◆ **What you should do**
Among the lines of the material below, count those with the string "schottky". Give the number alone.

◆ **Material supplied**
- - -

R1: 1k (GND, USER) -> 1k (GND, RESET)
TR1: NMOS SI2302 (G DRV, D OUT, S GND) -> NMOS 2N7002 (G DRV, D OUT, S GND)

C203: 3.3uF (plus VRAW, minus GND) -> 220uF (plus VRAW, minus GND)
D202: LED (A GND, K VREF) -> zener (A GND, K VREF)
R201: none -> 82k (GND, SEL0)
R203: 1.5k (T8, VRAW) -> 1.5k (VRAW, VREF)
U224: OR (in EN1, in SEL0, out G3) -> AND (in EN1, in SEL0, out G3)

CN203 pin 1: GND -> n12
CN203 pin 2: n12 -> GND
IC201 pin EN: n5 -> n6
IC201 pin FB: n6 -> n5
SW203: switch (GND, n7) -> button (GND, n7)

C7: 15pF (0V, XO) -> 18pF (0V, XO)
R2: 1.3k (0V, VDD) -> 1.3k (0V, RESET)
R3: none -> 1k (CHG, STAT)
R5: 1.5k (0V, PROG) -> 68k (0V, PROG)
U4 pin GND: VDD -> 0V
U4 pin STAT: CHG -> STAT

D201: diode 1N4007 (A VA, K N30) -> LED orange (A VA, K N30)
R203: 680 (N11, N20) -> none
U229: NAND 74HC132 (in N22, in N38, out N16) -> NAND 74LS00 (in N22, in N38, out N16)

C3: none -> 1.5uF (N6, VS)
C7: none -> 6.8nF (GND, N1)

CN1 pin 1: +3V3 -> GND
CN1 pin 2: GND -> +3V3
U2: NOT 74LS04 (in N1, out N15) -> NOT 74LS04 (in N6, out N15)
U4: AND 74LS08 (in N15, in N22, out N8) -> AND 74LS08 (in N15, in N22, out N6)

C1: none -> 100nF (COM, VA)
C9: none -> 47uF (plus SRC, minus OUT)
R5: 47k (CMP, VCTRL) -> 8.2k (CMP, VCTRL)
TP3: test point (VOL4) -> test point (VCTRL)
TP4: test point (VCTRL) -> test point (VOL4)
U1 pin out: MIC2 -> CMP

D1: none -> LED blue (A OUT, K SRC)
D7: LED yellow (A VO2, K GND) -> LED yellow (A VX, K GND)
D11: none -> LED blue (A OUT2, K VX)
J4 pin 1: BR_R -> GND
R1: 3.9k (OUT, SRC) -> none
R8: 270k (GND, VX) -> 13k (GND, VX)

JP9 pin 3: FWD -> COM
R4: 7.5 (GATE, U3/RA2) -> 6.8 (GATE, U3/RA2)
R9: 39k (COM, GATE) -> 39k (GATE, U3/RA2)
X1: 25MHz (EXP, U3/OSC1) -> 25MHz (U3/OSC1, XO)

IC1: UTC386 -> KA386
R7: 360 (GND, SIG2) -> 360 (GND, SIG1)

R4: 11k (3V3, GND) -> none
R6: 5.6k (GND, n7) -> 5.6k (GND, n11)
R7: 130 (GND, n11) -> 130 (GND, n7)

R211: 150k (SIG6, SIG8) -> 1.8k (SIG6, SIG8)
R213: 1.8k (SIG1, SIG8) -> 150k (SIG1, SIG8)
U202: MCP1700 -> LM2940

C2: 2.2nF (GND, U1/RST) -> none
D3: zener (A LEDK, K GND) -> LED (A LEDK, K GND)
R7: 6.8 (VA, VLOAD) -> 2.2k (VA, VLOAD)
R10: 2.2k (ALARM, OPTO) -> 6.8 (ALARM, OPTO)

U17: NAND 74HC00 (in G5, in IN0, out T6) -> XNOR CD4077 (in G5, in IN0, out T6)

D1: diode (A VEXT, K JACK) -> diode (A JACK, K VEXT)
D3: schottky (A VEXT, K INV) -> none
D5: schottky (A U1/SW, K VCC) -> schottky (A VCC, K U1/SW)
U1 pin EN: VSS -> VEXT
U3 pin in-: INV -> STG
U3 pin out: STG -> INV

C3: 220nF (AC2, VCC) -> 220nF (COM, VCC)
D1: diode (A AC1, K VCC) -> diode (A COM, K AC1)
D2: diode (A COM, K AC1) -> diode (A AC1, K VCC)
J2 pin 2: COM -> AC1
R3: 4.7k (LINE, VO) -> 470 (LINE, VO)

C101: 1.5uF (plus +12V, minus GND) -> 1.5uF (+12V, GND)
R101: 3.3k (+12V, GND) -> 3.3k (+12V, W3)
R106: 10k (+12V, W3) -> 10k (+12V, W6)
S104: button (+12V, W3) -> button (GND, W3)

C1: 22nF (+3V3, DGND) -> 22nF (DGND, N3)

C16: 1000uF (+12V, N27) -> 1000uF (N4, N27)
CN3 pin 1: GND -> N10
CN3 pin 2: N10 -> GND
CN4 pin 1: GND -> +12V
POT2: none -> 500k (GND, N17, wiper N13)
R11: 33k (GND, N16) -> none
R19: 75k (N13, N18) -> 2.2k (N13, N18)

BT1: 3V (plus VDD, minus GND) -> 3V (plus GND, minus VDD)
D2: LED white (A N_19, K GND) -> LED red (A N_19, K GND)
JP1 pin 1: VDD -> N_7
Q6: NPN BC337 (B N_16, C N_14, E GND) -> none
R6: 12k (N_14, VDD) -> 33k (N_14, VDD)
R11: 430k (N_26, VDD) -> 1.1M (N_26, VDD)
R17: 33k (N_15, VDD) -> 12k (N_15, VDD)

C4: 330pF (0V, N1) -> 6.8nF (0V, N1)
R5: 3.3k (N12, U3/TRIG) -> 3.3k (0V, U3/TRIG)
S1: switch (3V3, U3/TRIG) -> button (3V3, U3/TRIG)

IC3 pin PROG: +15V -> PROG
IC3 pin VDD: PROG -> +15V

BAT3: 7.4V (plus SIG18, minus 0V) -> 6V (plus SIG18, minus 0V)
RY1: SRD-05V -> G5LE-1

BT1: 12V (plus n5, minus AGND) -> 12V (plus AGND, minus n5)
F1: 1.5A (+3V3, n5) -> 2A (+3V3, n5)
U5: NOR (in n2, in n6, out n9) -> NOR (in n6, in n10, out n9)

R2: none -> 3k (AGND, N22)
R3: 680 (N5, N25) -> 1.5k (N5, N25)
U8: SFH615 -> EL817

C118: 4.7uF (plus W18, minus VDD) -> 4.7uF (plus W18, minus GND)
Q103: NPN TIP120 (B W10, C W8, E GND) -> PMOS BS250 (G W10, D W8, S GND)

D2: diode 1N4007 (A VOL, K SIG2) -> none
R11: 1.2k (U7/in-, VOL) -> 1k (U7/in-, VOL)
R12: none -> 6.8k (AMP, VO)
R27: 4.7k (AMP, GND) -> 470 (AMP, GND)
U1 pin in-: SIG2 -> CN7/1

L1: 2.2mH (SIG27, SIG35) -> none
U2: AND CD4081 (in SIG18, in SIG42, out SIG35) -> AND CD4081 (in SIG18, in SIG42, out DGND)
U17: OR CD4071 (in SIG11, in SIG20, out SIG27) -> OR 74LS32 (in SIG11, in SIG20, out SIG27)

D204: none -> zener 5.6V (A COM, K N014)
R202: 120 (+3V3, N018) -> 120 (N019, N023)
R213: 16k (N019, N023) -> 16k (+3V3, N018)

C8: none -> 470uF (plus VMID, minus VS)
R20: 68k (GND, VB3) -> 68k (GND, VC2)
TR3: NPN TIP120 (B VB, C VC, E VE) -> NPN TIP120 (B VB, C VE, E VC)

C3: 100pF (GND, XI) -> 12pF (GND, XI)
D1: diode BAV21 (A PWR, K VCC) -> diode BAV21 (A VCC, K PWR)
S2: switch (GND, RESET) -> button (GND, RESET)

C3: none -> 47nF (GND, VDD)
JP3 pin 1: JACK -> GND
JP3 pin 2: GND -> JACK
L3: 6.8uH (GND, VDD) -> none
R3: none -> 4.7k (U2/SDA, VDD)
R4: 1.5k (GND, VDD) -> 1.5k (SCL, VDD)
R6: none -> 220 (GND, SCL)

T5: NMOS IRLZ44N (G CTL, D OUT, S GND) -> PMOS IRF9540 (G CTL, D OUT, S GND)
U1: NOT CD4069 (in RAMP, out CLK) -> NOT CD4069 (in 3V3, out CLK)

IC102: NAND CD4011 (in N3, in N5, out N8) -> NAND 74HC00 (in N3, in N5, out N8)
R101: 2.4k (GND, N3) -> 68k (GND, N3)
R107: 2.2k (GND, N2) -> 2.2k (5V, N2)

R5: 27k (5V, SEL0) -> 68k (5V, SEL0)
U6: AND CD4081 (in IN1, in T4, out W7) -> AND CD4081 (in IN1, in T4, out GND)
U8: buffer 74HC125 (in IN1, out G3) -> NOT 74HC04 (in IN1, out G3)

- - -

◆ **Answer**
2